• _Problem requirements_: Copy out the motion lines in each entry word for word, omitting the pictures.

------------------------------------------------------------

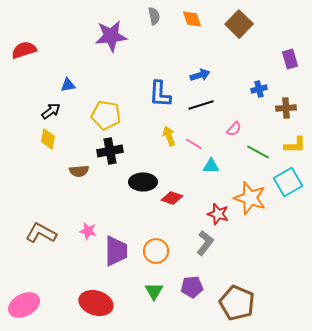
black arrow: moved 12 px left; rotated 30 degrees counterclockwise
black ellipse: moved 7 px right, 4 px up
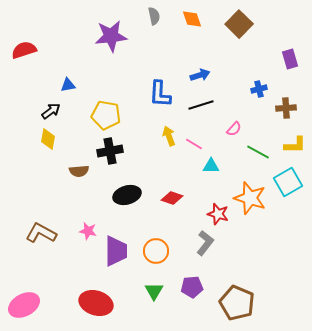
black ellipse: moved 16 px left, 13 px down; rotated 16 degrees counterclockwise
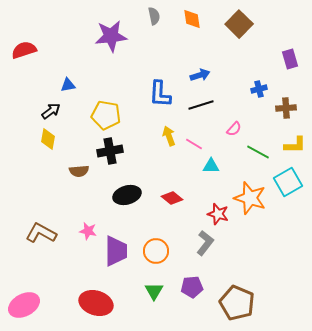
orange diamond: rotated 10 degrees clockwise
red diamond: rotated 20 degrees clockwise
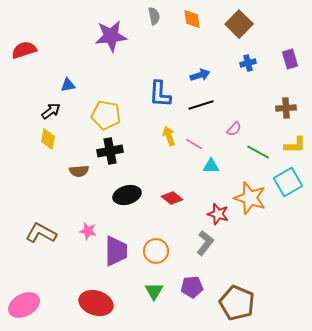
blue cross: moved 11 px left, 26 px up
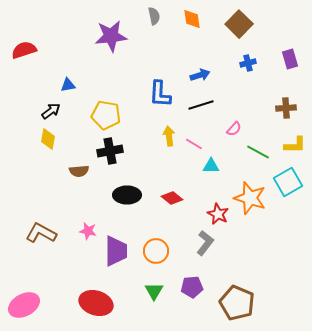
yellow arrow: rotated 12 degrees clockwise
black ellipse: rotated 16 degrees clockwise
red star: rotated 10 degrees clockwise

------------------------------------------------------------

• _Finished exercise_:
black arrow: moved 12 px left; rotated 30 degrees counterclockwise
black ellipse: moved 7 px right, 4 px up
black ellipse: moved 16 px left, 13 px down; rotated 16 degrees counterclockwise
orange diamond: rotated 10 degrees clockwise
red diamond: rotated 20 degrees clockwise
blue cross: moved 11 px left, 26 px up
yellow arrow: rotated 12 degrees clockwise
black ellipse: rotated 16 degrees clockwise
red star: rotated 10 degrees clockwise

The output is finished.